**What is needed**: In the material below, repeat only the lines from the one that holds "purple dice: 0 -> 1" through the final line, exactly as they stand.

**Extracted records**:
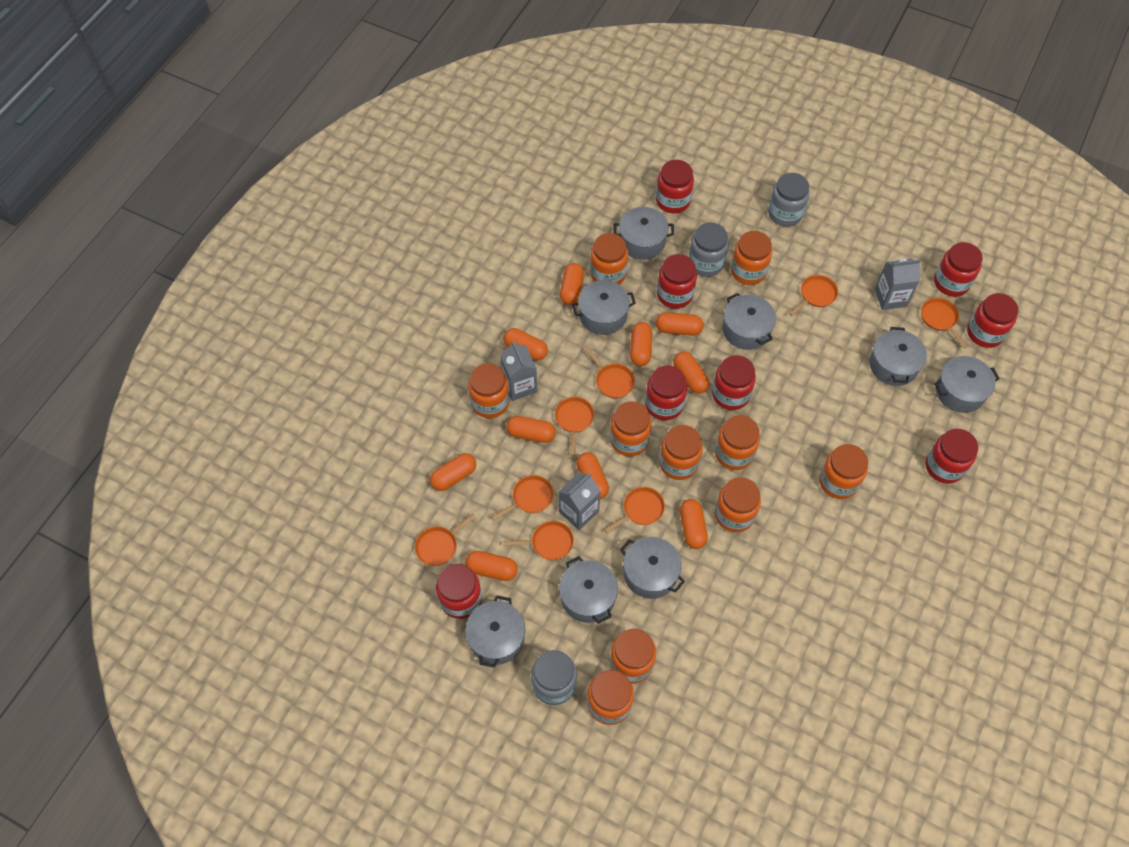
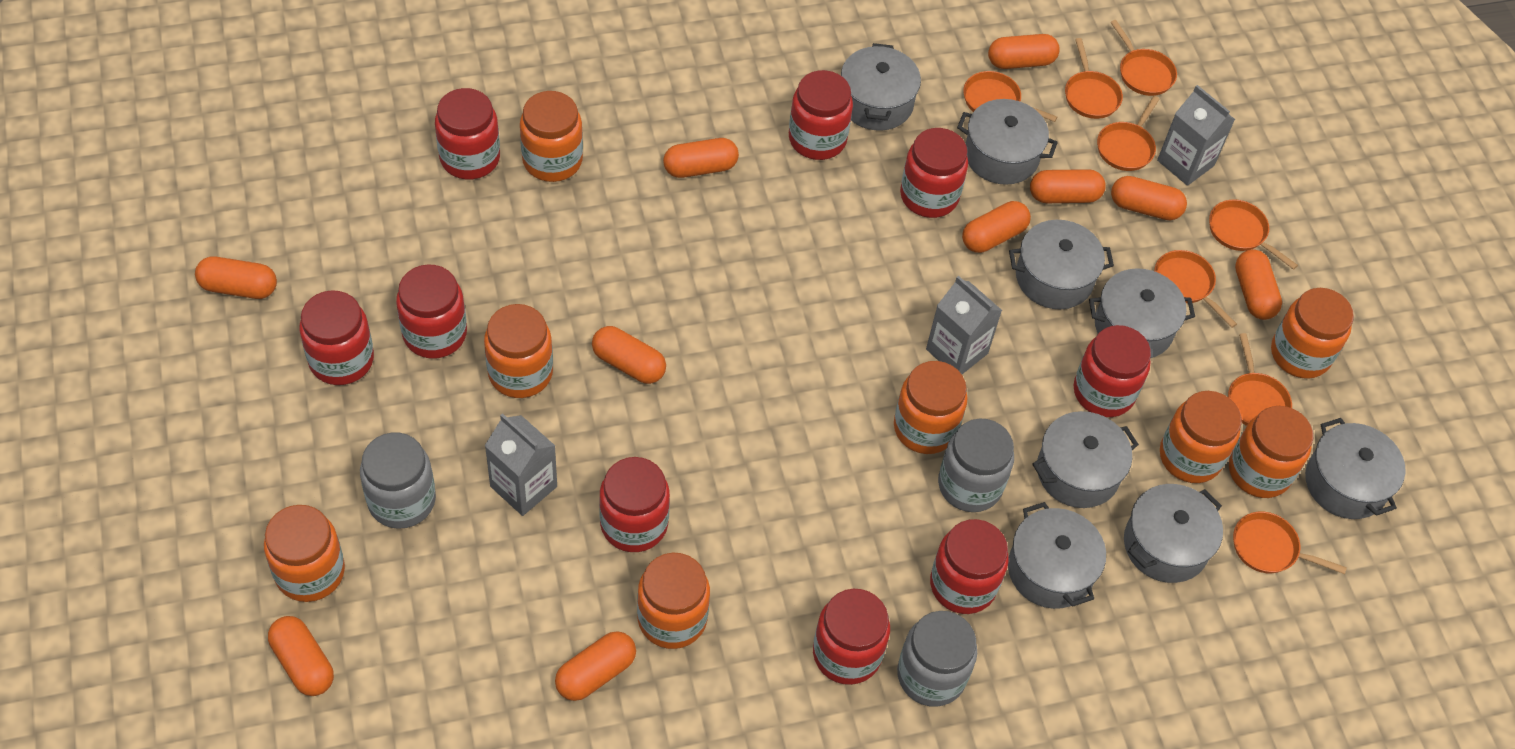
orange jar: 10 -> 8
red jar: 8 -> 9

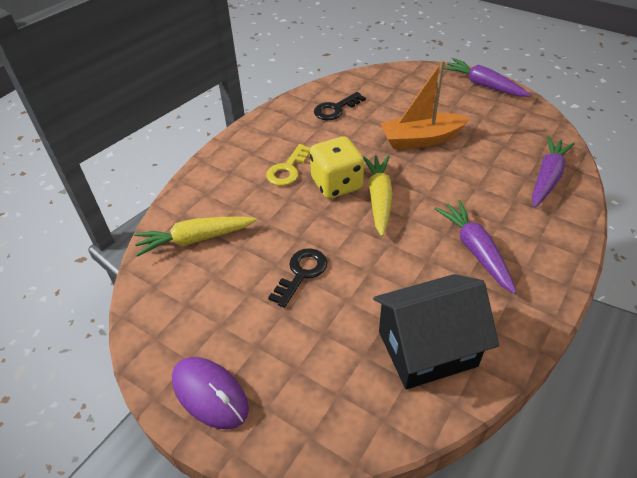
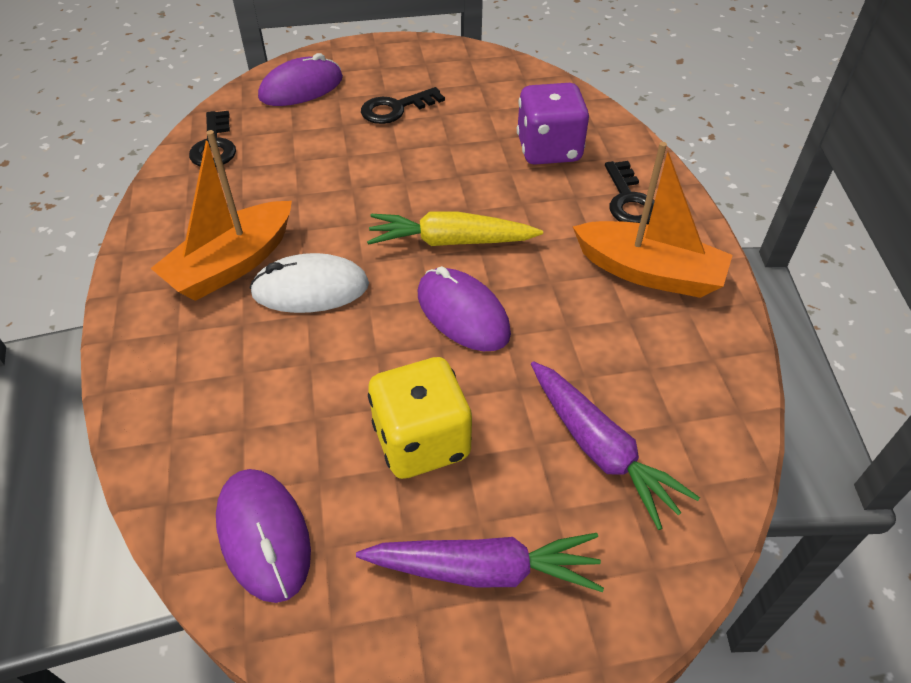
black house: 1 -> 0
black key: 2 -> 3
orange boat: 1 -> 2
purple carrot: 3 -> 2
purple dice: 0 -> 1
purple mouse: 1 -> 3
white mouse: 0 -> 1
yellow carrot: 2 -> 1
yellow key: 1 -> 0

**Result for this exercise**:
purple dice: 0 -> 1
purple mouse: 1 -> 3
white mouse: 0 -> 1
yellow carrot: 2 -> 1
yellow key: 1 -> 0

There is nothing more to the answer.